• Source material
- Opening Delimiter -

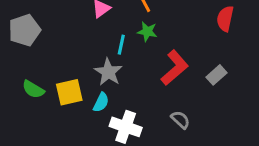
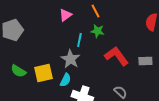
red L-shape: (175, 68) -> (116, 56), turned -85
gray rectangle: (217, 75) -> (145, 61), turned 40

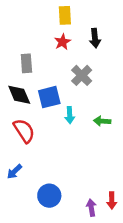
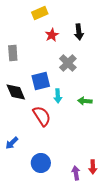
yellow rectangle: (65, 15) -> (40, 13), moved, turned 70
gray rectangle: (26, 63) -> (13, 53), moved
black diamond: (19, 95) -> (16, 92), moved
red semicircle: (24, 131) -> (42, 116), moved

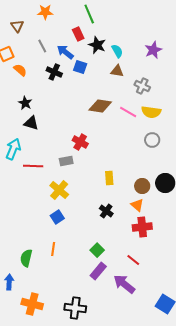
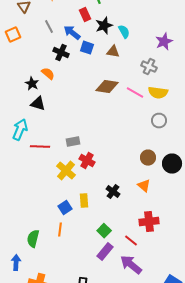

- Closing Delimiter -

• Problem to solve
Once the line containing "yellow rectangle: (65, 15)" is found, it and every line through the end of the records above should be output exactly, with no pictures.

• Answer space
yellow rectangle: (65, 15) -> (40, 13), moved, turned 70
gray rectangle: (26, 63) -> (13, 53), moved
black diamond: (19, 95) -> (16, 92), moved
red semicircle: (24, 131) -> (42, 116), moved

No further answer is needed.